▶ **Work request**: The entries below are to be repeated exactly, with the pictures left out.

[Modification records]
[Start of section]
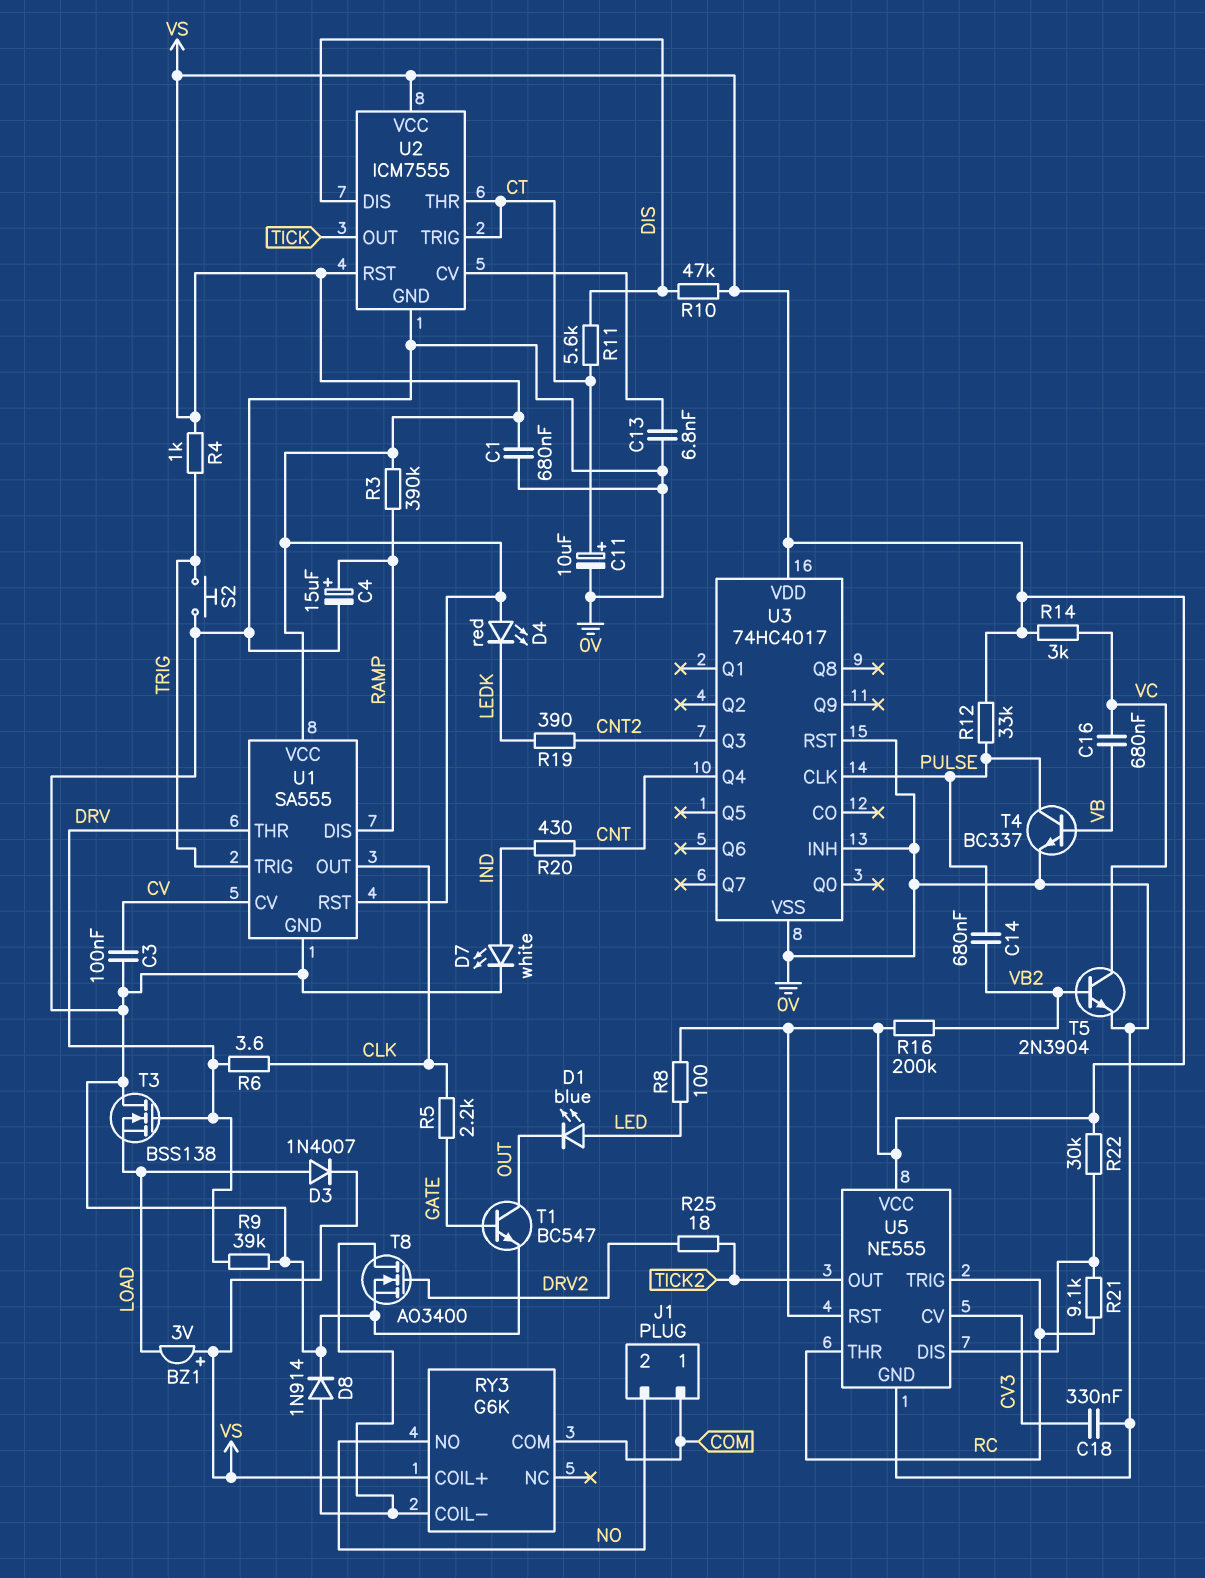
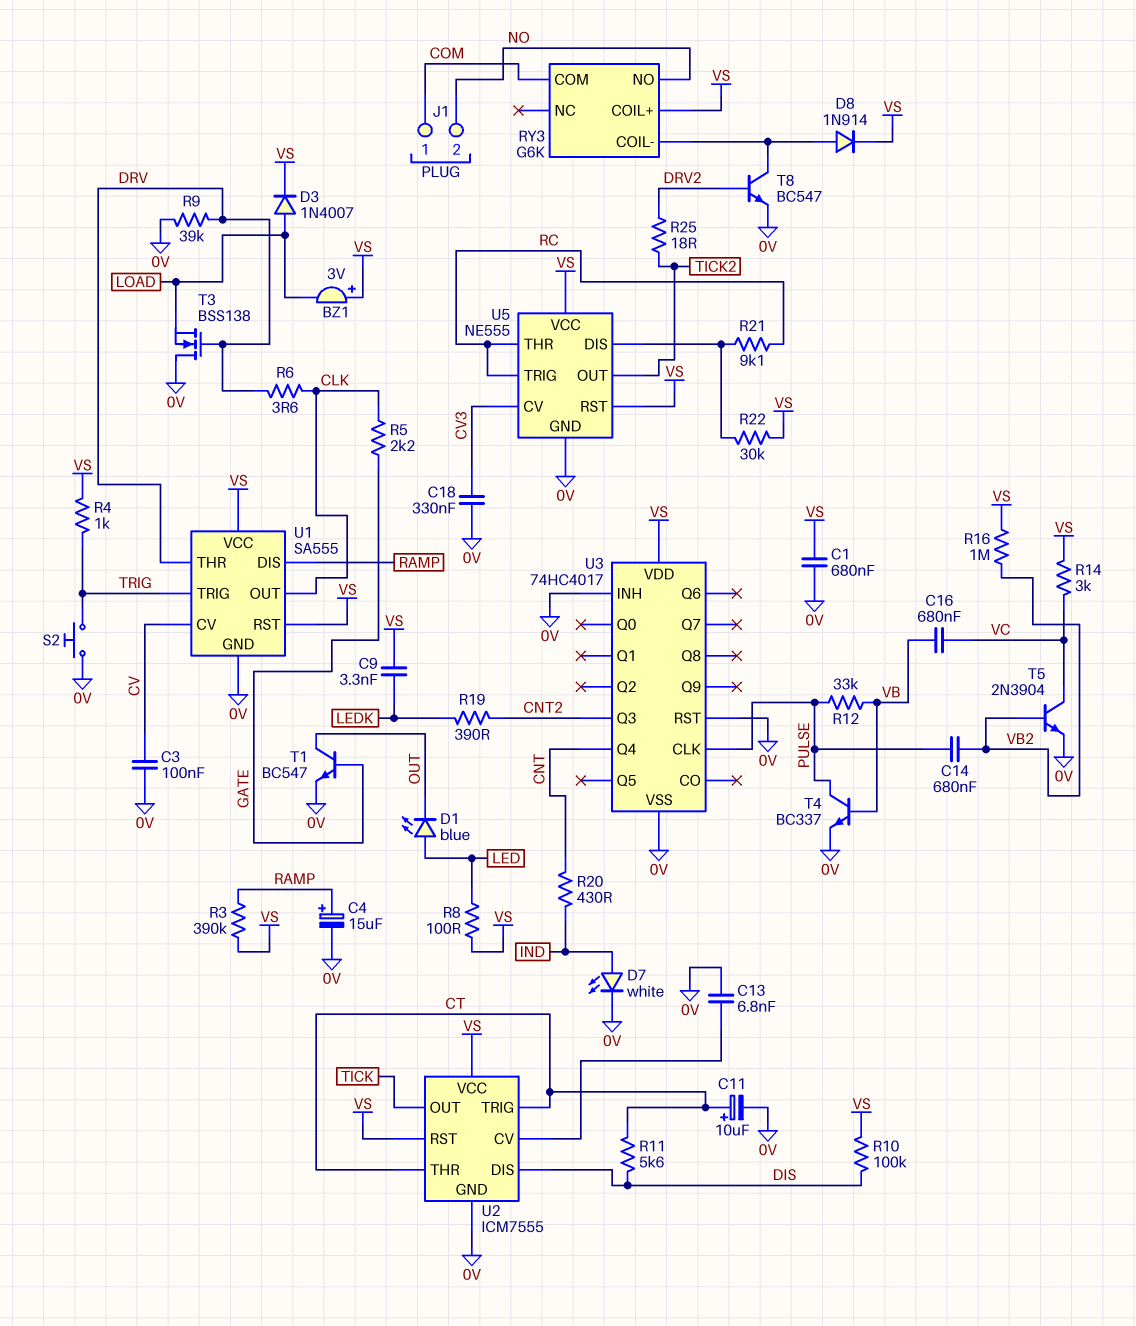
C9: none -> 3.3nF (LEDK, VS)
D4: LED red (A VS, K LEDK) -> none
D8: diode 1N914 (A RY3/COIL-, K 0V) -> diode 1N914 (A RY3/COIL-, K VS)
R10: 47k (DIS, VS) -> 100k (DIS, VS)
R12: 33k (PULSE, VS) -> 33k (PULSE, VB)
R16: 200k (VB2, VS) -> 1M (VB2, VS)
T8: NMOS AO3400 (G DRV2, D RY3/COIL-, S 0V) -> NPN BC547 (B DRV2, C RY3/COIL-, E 0V)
[End of section]
▶ **Result**:
C9: none -> 3.3nF (LEDK, VS)
D4: LED red (A VS, K LEDK) -> none
D8: diode 1N914 (A RY3/COIL-, K 0V) -> diode 1N914 (A RY3/COIL-, K VS)
R10: 47k (DIS, VS) -> 100k (DIS, VS)
R12: 33k (PULSE, VS) -> 33k (PULSE, VB)
R16: 200k (VB2, VS) -> 1M (VB2, VS)
T8: NMOS AO3400 (G DRV2, D RY3/COIL-, S 0V) -> NPN BC547 (B DRV2, C RY3/COIL-, E 0V)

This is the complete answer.